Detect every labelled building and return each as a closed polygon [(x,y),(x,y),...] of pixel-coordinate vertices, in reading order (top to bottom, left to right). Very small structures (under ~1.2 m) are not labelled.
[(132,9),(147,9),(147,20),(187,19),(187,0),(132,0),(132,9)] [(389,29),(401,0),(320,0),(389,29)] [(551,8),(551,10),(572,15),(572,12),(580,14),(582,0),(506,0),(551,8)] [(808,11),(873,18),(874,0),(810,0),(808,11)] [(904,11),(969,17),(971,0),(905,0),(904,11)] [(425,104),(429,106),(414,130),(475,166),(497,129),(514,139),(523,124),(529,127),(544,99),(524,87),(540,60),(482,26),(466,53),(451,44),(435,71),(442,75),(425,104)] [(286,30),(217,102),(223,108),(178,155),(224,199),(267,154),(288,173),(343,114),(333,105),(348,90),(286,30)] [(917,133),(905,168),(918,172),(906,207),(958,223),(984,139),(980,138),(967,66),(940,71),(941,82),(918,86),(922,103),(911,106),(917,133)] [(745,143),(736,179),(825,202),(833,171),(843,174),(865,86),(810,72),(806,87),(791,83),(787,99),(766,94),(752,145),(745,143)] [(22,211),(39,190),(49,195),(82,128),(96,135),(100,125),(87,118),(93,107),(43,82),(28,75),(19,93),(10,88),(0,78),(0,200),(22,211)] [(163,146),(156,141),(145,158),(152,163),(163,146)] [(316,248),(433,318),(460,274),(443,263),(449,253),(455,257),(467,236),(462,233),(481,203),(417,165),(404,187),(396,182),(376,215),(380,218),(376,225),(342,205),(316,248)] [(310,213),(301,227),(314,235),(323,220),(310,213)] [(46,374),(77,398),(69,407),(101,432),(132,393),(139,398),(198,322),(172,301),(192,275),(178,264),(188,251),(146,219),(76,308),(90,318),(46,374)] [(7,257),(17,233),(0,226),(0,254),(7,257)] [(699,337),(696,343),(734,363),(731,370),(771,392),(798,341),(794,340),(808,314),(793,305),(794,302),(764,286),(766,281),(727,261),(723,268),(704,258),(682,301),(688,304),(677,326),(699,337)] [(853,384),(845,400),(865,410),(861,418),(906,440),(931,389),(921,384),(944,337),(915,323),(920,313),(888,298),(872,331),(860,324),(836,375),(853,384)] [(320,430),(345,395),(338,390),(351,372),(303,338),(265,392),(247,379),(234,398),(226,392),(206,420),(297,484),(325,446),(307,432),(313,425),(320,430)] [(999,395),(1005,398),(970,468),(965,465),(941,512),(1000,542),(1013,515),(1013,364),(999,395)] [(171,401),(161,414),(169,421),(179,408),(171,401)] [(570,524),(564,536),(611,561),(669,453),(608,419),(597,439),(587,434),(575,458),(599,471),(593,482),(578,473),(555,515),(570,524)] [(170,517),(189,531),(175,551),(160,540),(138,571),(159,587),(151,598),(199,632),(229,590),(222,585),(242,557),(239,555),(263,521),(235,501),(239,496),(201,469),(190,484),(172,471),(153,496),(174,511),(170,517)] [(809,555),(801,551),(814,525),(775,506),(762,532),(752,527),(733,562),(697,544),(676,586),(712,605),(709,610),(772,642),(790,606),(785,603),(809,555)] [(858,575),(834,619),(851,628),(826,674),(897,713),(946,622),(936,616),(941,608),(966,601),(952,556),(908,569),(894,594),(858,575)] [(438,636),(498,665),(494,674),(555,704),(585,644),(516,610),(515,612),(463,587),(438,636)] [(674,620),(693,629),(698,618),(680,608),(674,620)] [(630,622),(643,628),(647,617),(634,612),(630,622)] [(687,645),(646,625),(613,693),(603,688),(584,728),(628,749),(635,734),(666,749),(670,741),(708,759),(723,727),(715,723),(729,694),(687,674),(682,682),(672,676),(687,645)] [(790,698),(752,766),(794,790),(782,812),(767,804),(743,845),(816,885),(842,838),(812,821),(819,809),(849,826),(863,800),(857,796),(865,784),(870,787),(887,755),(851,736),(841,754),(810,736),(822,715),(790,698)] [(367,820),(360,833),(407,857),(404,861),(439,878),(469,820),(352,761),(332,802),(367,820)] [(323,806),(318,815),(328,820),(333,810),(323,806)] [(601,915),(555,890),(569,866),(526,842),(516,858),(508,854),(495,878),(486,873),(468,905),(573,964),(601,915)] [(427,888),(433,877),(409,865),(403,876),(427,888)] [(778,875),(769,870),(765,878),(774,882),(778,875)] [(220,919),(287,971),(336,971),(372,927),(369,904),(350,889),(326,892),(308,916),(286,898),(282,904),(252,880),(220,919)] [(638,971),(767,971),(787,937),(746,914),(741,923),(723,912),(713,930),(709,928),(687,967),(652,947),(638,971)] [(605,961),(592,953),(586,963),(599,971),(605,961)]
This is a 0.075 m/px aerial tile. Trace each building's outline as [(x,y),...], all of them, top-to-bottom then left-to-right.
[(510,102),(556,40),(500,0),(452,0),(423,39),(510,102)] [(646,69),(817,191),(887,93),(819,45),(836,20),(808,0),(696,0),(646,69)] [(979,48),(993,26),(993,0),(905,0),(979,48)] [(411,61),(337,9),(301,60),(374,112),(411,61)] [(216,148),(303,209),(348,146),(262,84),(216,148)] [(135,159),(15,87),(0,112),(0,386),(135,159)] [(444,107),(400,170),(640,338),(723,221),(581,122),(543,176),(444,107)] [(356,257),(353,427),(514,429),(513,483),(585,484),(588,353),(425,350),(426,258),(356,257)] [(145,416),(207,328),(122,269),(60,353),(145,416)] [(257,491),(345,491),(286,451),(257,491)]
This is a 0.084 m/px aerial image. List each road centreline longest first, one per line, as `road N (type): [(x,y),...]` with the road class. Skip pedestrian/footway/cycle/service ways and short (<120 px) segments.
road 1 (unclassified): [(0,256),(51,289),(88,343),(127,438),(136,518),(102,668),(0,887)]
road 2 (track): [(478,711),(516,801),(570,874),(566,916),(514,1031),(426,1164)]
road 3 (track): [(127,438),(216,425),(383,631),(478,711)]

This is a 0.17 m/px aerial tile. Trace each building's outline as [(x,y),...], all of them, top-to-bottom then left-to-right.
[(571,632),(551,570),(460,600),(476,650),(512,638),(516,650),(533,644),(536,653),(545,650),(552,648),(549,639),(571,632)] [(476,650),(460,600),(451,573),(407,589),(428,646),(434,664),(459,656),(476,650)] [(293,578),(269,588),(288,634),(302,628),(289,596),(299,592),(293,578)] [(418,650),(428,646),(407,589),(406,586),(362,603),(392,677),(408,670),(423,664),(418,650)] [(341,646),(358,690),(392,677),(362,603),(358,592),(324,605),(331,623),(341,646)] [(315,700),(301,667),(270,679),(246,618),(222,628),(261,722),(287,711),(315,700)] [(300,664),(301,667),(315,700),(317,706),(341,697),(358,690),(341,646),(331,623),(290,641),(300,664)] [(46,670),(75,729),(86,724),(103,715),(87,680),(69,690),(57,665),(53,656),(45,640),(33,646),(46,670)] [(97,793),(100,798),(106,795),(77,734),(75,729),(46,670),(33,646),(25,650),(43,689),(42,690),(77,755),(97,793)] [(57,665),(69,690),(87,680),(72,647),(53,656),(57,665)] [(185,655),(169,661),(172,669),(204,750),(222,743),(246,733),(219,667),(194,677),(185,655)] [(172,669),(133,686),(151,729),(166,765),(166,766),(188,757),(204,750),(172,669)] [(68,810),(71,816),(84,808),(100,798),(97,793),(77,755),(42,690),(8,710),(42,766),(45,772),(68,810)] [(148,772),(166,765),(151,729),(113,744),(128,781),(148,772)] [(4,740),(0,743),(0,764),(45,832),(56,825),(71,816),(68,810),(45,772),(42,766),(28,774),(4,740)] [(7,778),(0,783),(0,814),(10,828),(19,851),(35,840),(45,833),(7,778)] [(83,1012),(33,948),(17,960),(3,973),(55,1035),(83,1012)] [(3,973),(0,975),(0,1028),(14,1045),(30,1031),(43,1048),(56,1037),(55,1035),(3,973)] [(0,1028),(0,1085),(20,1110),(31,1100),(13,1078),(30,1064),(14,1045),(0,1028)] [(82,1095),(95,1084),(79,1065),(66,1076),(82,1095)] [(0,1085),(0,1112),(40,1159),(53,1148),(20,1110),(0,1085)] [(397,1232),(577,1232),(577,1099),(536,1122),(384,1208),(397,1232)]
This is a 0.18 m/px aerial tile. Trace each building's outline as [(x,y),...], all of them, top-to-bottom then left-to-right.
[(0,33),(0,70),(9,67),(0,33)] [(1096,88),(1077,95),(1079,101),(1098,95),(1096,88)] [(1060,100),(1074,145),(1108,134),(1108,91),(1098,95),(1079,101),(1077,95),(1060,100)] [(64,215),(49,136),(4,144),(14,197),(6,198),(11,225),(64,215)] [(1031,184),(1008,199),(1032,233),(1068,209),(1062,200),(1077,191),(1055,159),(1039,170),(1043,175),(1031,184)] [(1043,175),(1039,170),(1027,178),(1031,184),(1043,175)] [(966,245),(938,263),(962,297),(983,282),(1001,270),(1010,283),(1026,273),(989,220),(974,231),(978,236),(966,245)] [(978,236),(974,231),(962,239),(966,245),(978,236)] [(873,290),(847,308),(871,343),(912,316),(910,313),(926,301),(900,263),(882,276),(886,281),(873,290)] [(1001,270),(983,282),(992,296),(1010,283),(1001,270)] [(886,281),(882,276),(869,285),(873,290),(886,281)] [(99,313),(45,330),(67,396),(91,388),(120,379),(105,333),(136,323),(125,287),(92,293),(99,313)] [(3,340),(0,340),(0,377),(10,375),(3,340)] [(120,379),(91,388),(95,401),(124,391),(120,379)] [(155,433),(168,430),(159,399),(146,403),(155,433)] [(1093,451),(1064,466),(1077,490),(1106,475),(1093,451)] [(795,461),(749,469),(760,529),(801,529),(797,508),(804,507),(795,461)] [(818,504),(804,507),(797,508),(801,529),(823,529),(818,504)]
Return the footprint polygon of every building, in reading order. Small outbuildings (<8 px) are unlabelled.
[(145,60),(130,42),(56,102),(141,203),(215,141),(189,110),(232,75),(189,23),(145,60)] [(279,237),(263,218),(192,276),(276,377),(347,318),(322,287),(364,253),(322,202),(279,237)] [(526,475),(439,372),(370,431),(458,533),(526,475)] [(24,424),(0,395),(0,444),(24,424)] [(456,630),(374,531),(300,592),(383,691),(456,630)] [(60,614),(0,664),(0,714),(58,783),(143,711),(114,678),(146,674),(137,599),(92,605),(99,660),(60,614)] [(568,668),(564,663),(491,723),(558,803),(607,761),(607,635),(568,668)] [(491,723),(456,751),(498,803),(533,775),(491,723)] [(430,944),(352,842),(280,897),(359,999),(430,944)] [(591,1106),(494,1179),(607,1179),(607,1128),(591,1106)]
******
__WHAT TO PRODUCE__: Work out how many lines of the records contain "them", and reply with the number alone.

__WRITTEN ANSWER__: 3